WHAT TO DO
Some lines in the material below hold the word "blue". Copy all of them.

DATASET Block Start

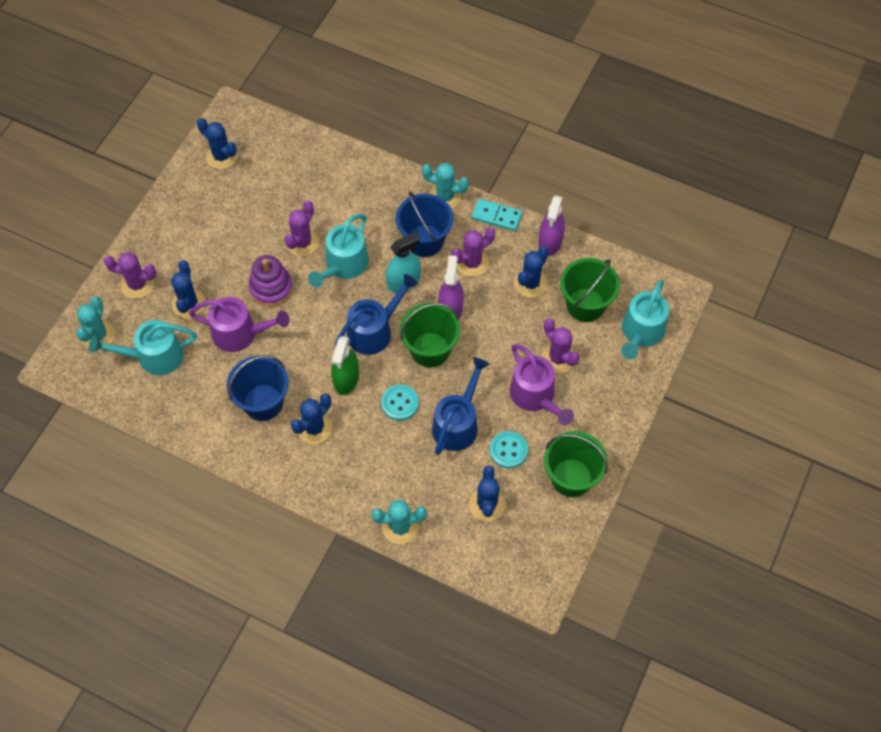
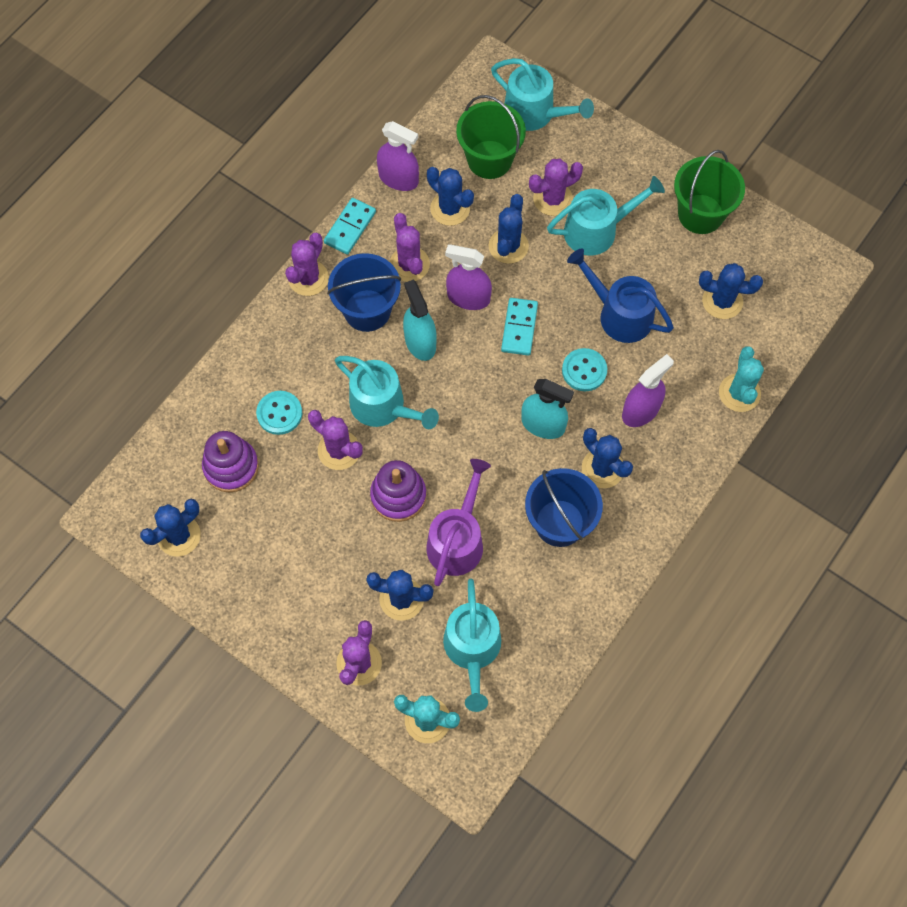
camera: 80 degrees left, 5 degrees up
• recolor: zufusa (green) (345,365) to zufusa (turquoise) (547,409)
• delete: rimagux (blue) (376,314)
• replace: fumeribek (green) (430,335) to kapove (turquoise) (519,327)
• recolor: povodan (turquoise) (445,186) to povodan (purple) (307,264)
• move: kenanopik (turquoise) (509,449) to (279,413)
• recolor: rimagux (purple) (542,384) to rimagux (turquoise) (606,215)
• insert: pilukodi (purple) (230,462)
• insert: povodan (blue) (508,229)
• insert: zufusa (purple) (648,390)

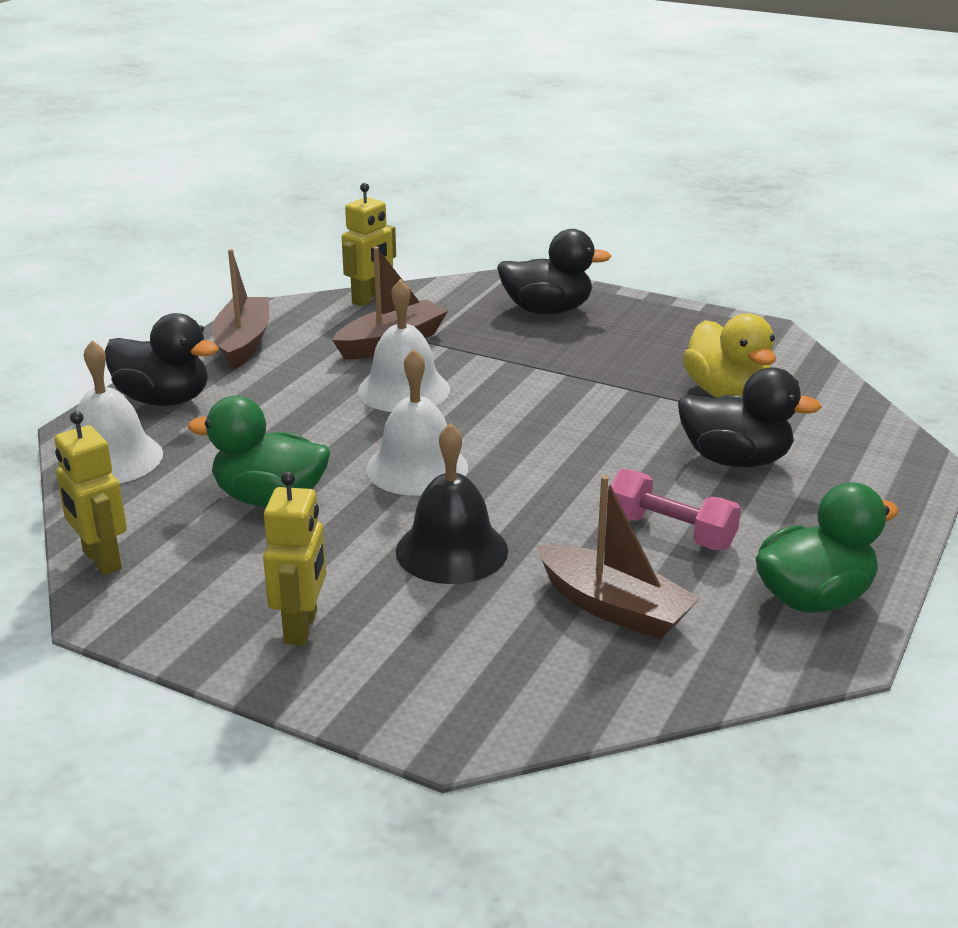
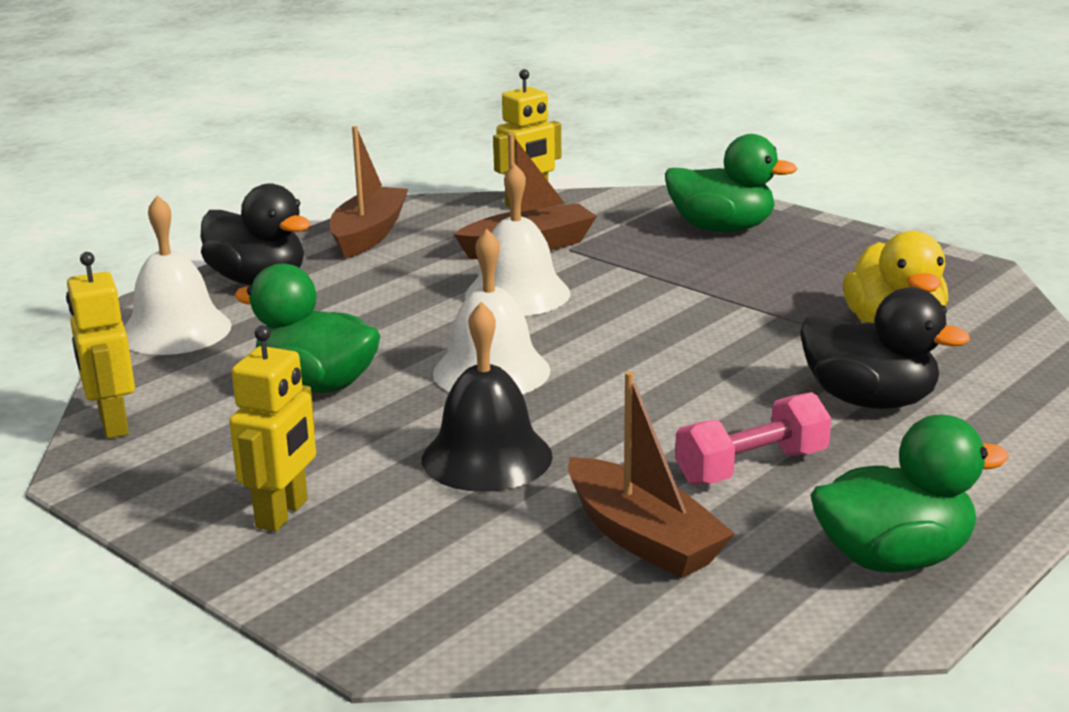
camera: 15 degrees right, 5 degrees down
• recolor:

DATASET Block End

SOLUTION FOR THIS TASK
• delete: rimagux (blue) (376,314)
• insert: povodan (blue) (508,229)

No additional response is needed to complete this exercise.